The task - Set down, character for character, everything in the records below from the line holding "blue square: (1030, 248)" down to the line holding "black line: (661, 715)", and no other line.

Supplied information -
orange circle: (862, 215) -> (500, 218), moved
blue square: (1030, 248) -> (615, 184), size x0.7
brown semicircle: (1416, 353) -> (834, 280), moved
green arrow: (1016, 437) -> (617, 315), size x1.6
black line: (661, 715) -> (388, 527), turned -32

---

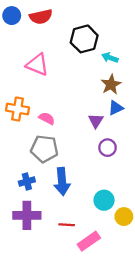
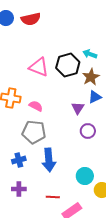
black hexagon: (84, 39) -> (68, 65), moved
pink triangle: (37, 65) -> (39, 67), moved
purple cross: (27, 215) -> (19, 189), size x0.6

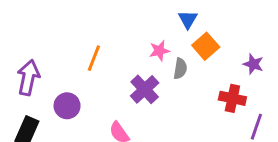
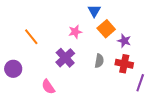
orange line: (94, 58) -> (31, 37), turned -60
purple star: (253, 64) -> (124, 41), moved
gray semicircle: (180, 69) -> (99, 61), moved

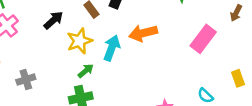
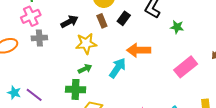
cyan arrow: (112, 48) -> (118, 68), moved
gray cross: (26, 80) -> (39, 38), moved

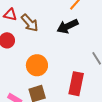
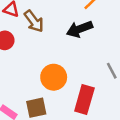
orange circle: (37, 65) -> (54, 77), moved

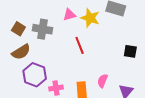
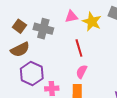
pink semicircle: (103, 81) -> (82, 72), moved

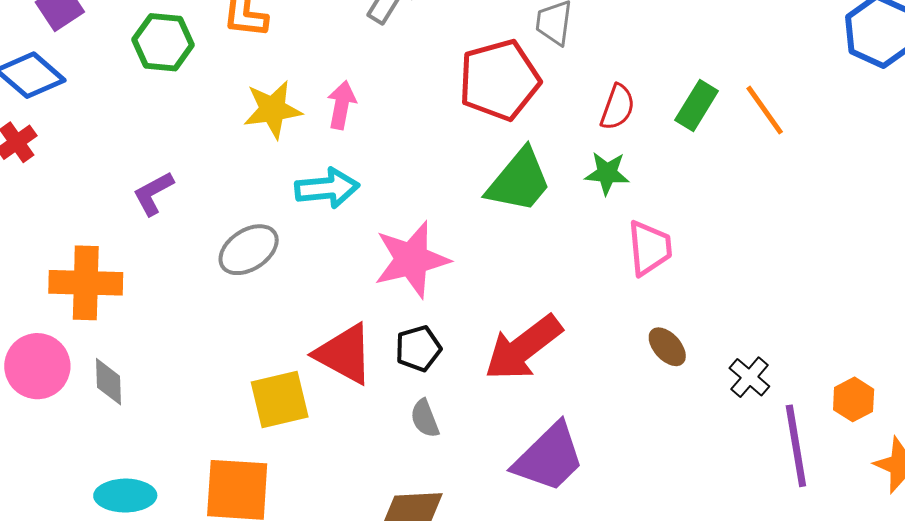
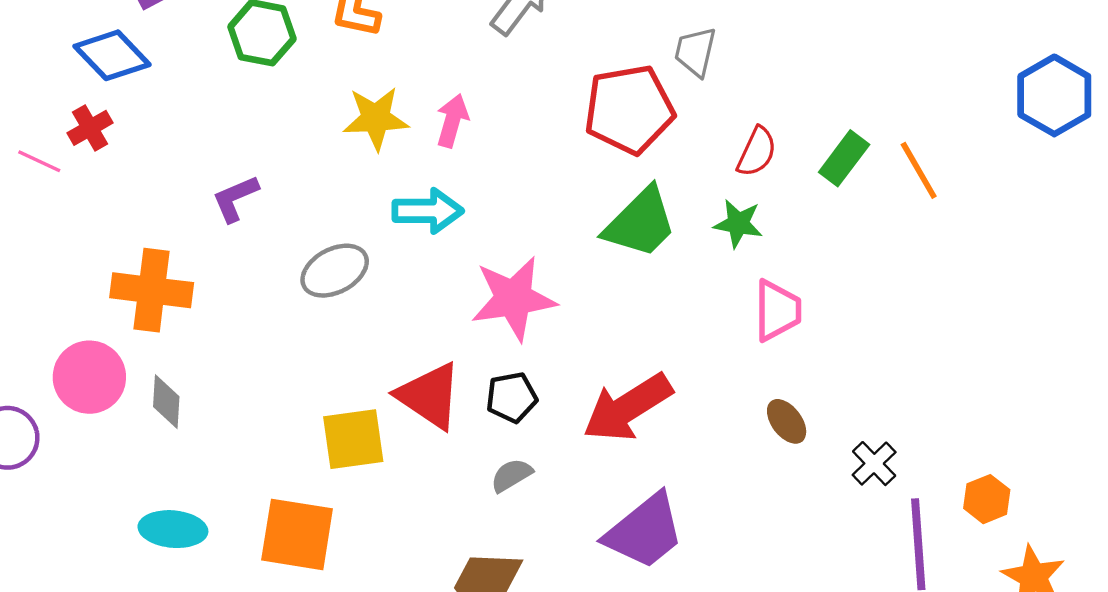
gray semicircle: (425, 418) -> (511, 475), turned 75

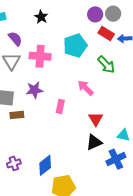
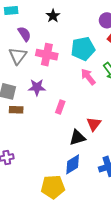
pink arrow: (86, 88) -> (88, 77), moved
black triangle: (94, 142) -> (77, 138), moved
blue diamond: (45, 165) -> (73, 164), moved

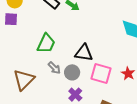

...

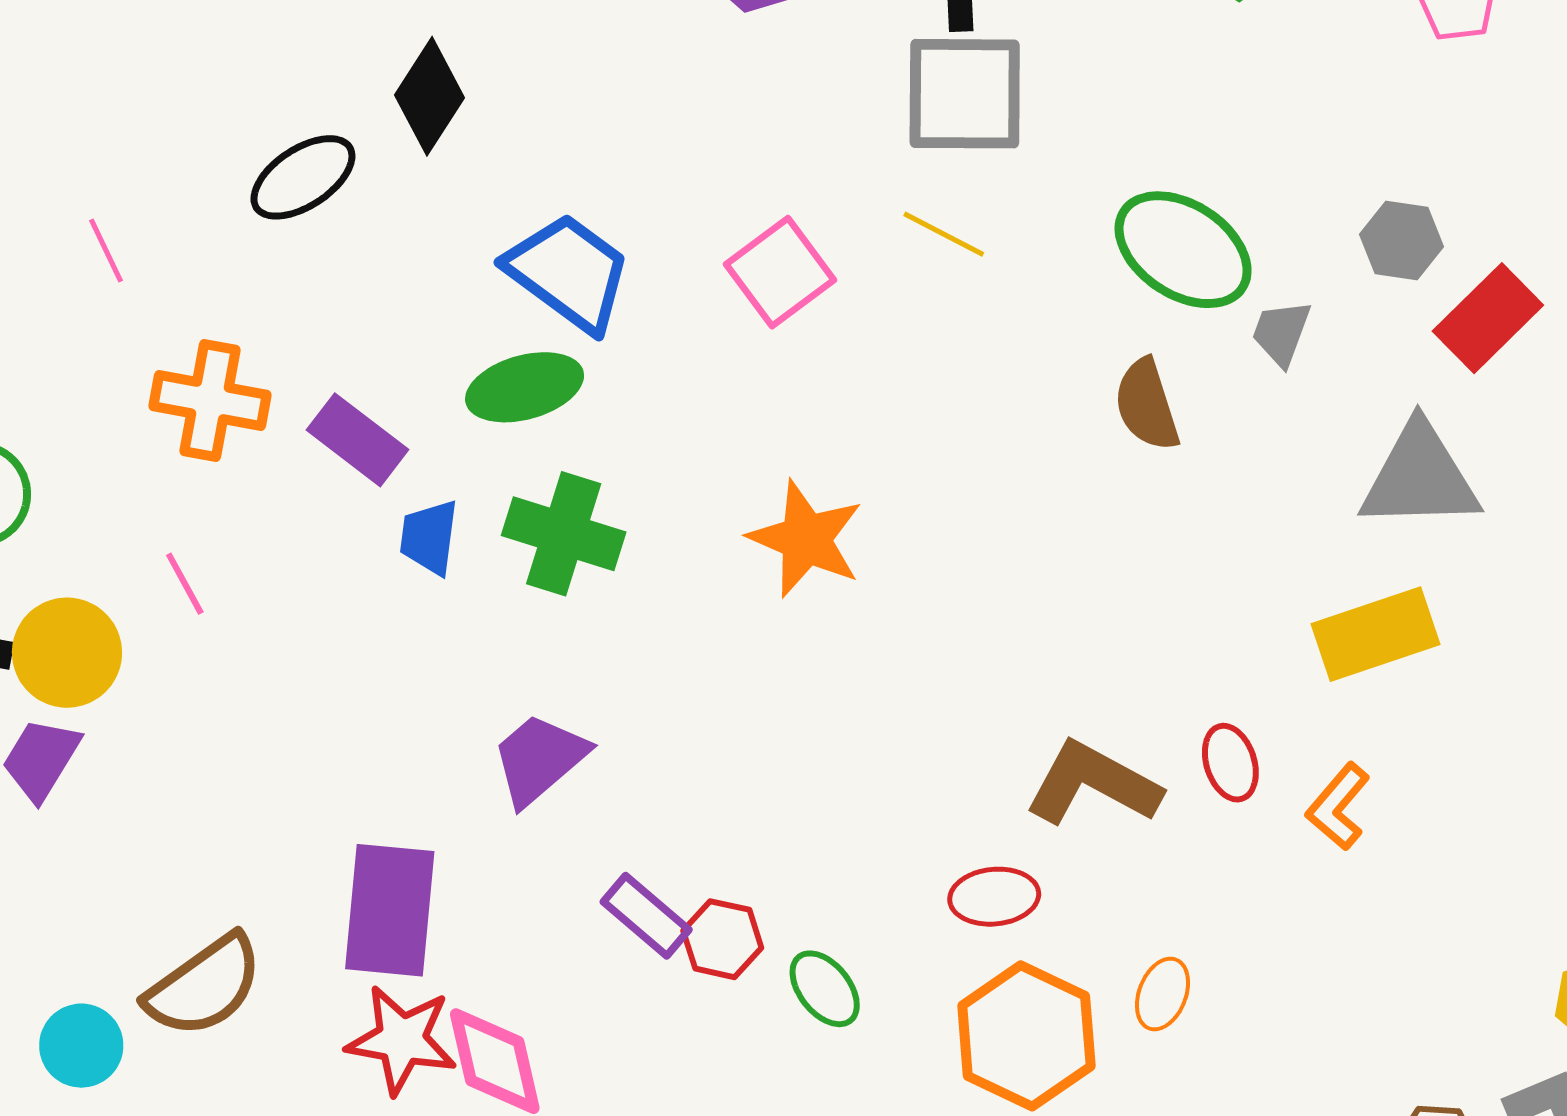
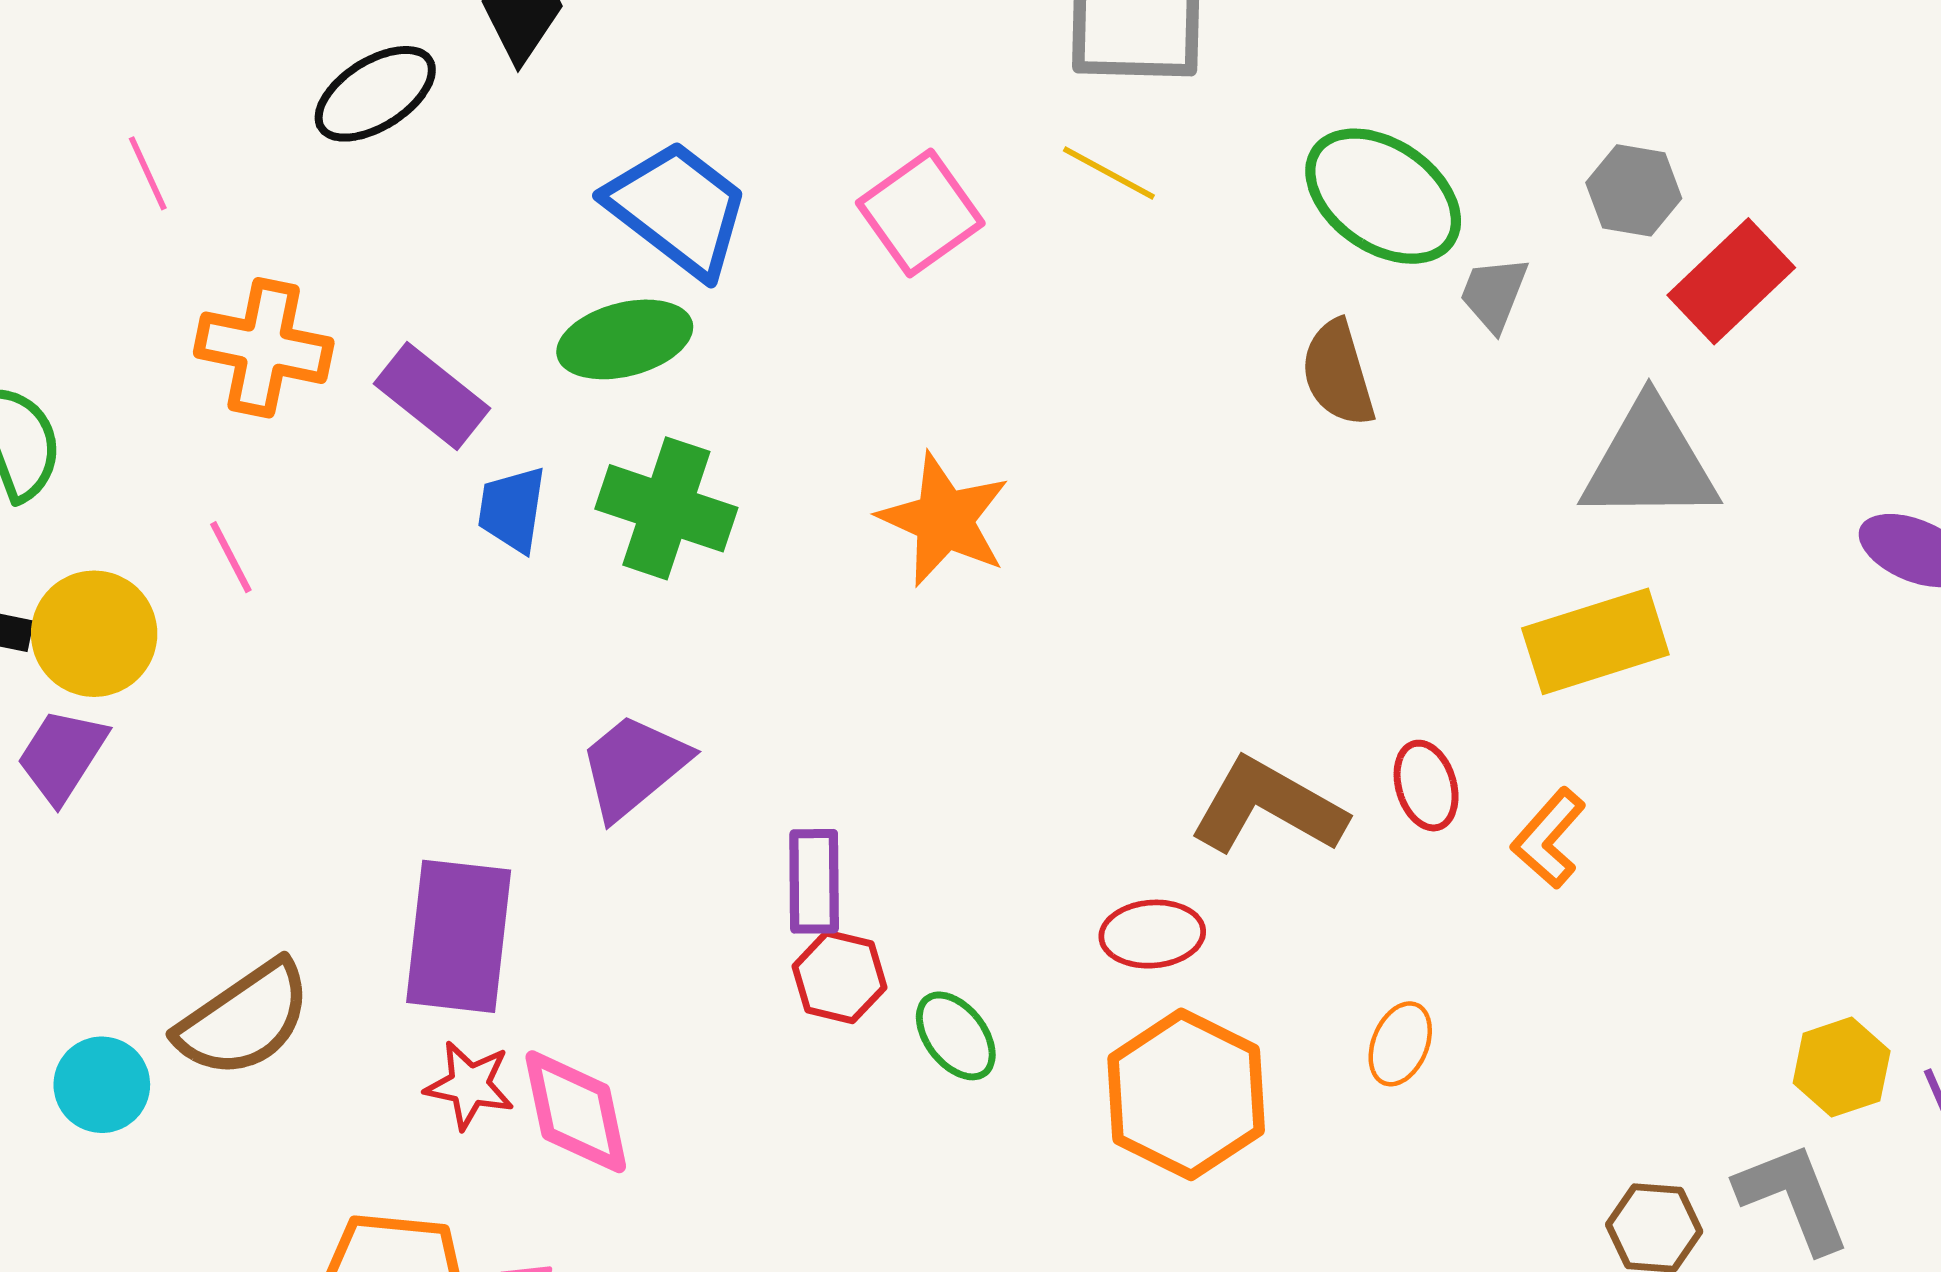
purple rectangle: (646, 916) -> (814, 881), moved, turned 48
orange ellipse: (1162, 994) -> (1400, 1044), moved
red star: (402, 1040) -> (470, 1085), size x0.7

Exercise answer -
blue square: (1030, 248) -> (615, 184), size x0.7
brown semicircle: (1416, 353) -> (834, 280), moved
green arrow: (1016, 437) -> (617, 315), size x1.6
black line: (661, 715) -> (388, 527), turned -32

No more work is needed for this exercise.